### Assignment
Take the lines from the one with "SCALE1 pin DT: GP27 -> GP18" through the last line of the material below and write them out exactly, without any pictures.

[Start of Attachment]

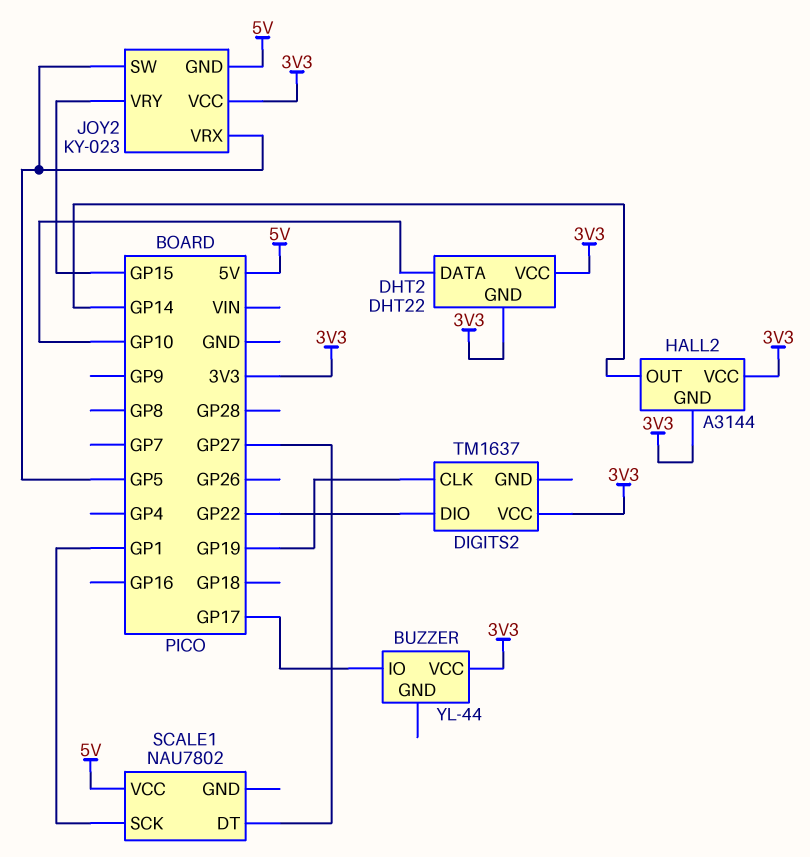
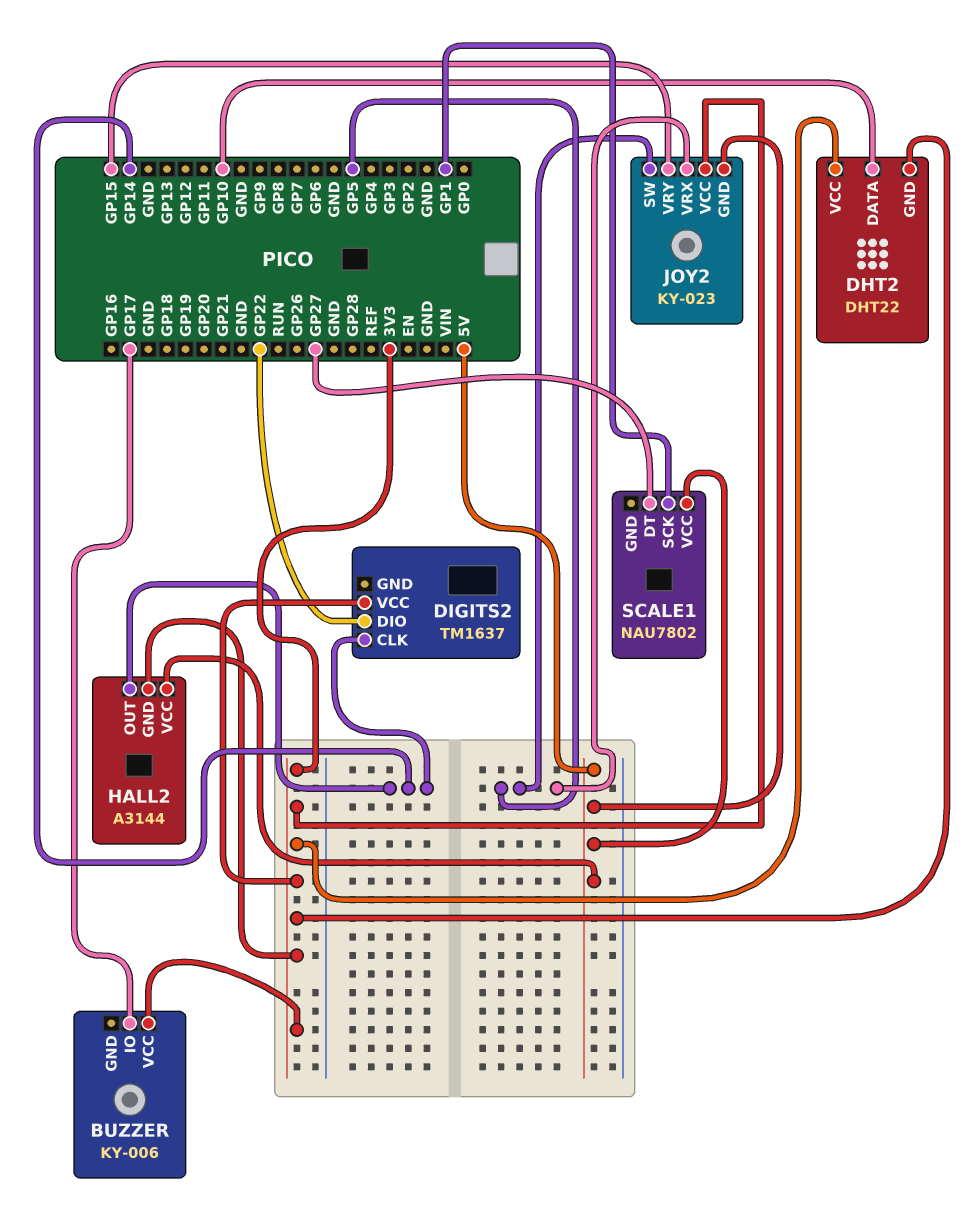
BUZZER: YL-44 -> KY-006
DIGITS2 pin CLK: GP19 -> GP14
HALL2 pin VCC: 3V3 -> 5V

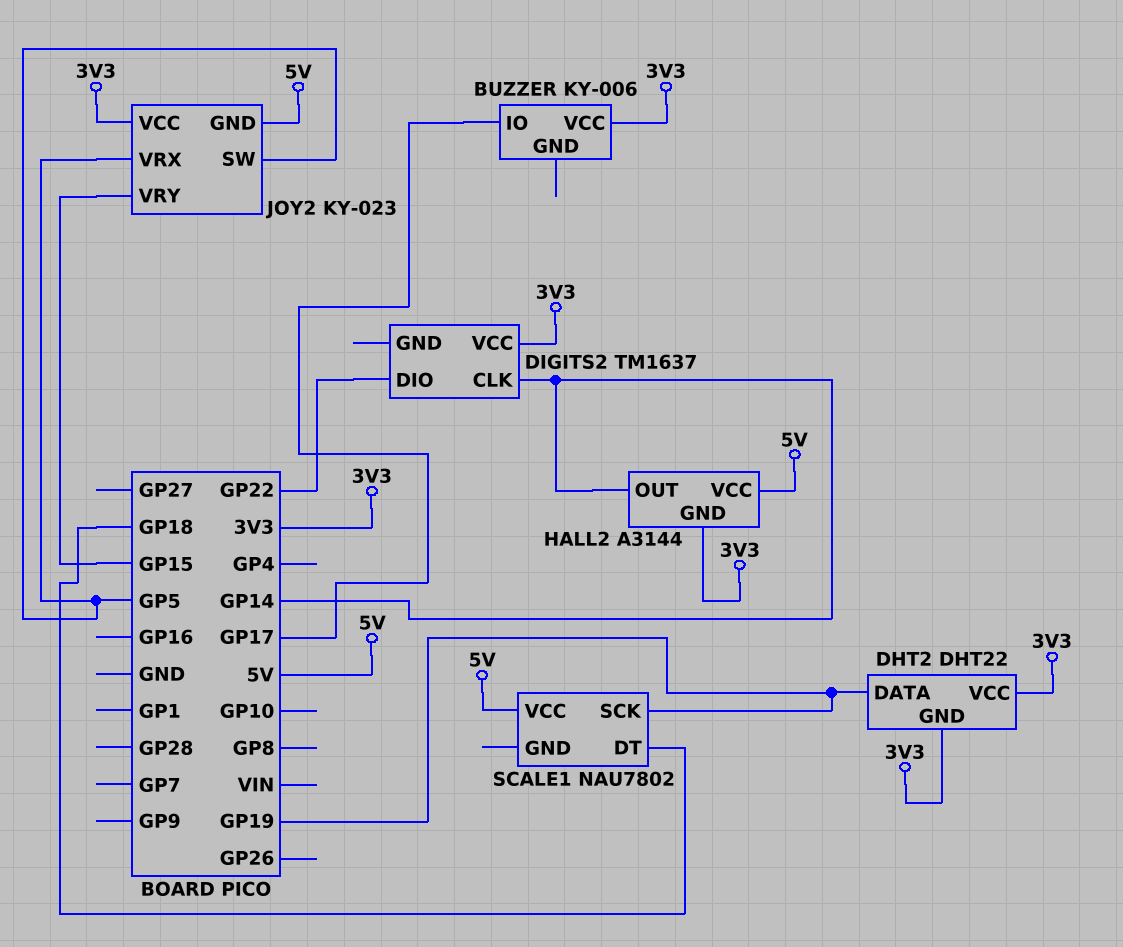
DHT2 pin DATA: GP10 -> GP19
SCALE1 pin DT: GP27 -> GP18
SCALE1 pin SCK: GP1 -> GP19

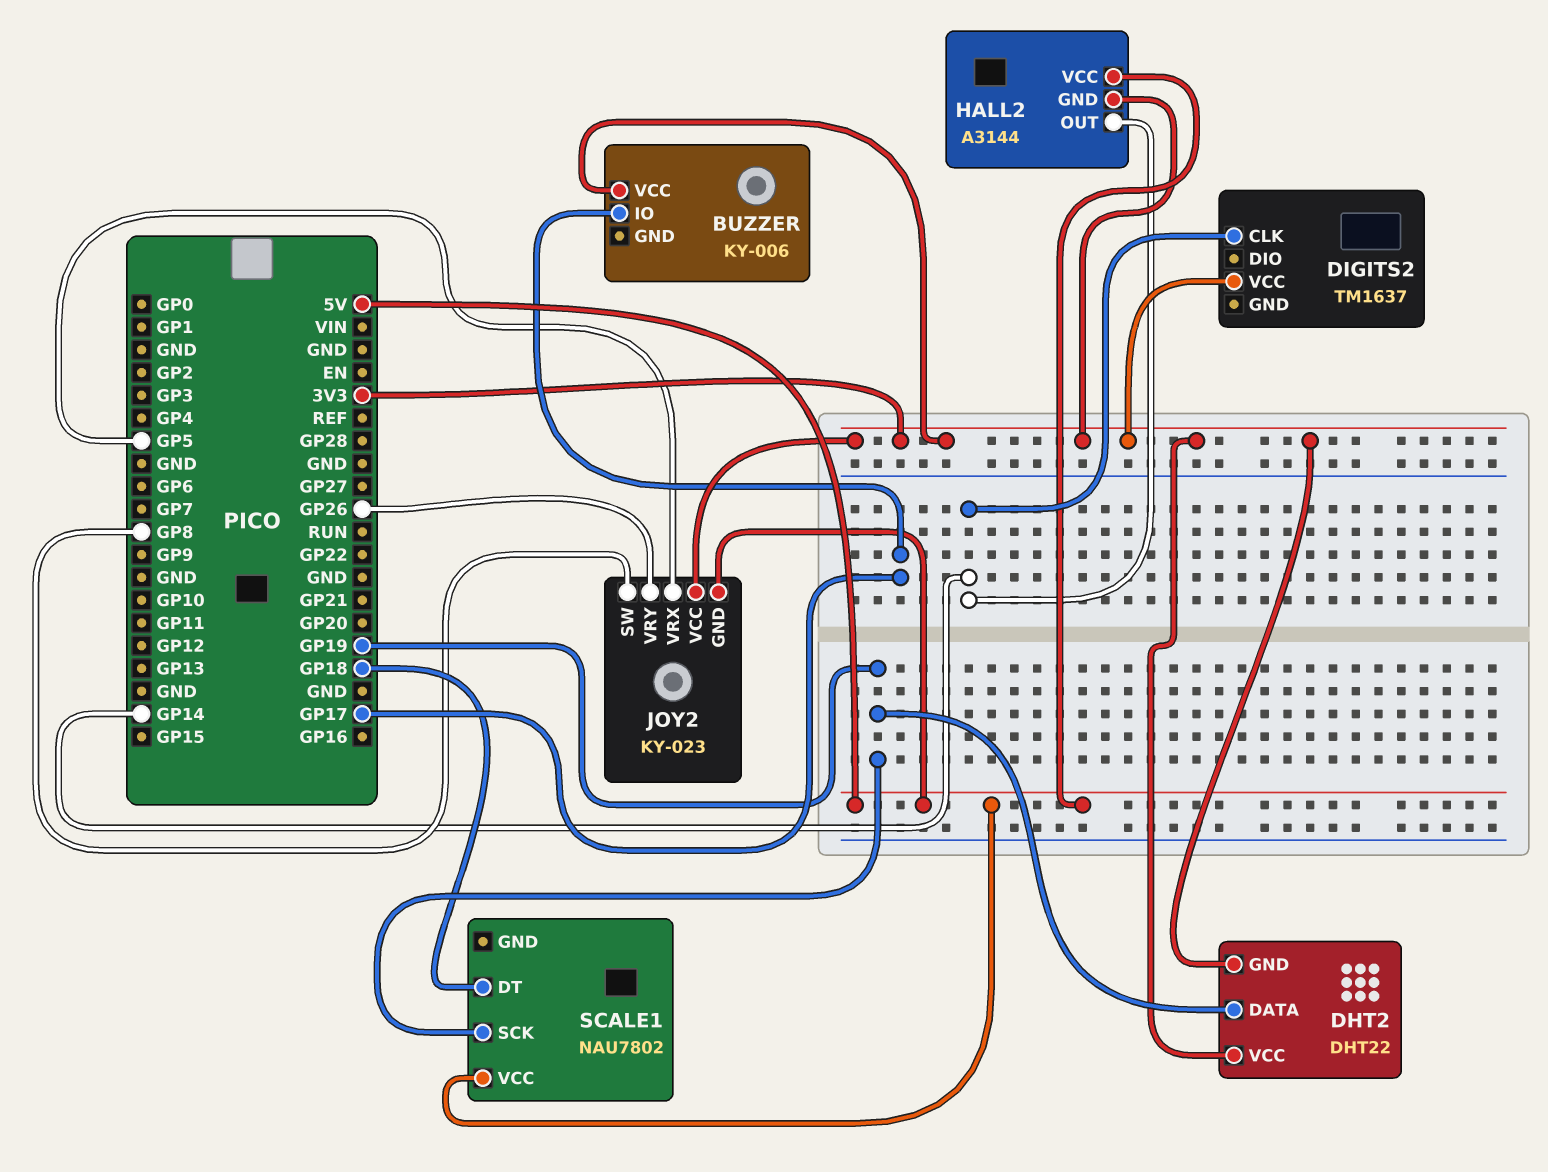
DIGITS2 pin DIO: GP22 -> none
JOY2 pin SW: GP5 -> GP8
JOY2 pin VRY: GP15 -> GP26

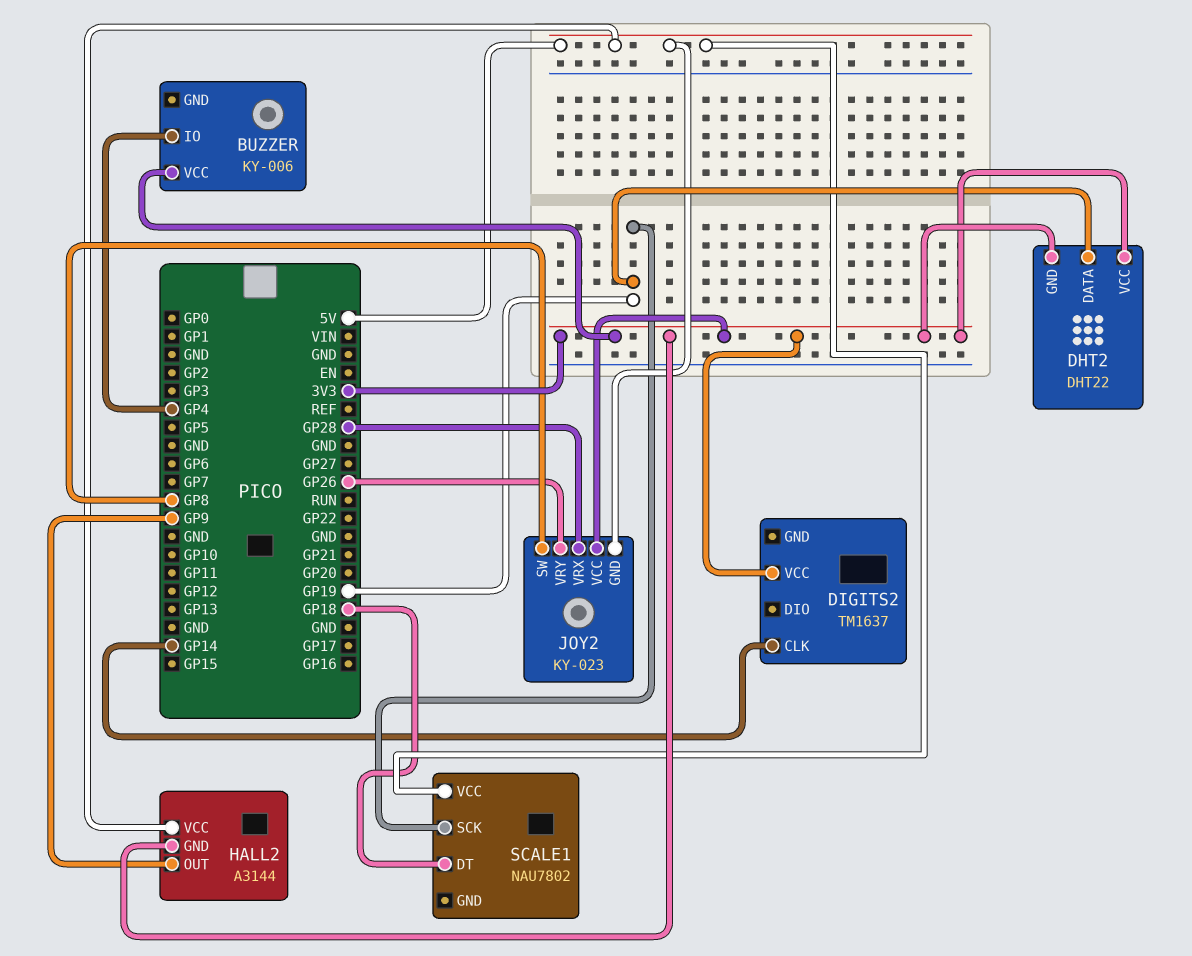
BUZZER pin IO: GP17 -> GP4
HALL2 pin OUT: GP14 -> GP9
JOY2 pin VRX: GP5 -> GP28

[End of Attachment]

### Your response
SCALE1 pin DT: GP27 -> GP18
SCALE1 pin SCK: GP1 -> GP19

DIGITS2 pin DIO: GP22 -> none
JOY2 pin SW: GP5 -> GP8
JOY2 pin VRY: GP15 -> GP26

BUZZER pin IO: GP17 -> GP4
HALL2 pin OUT: GP14 -> GP9
JOY2 pin VRX: GP5 -> GP28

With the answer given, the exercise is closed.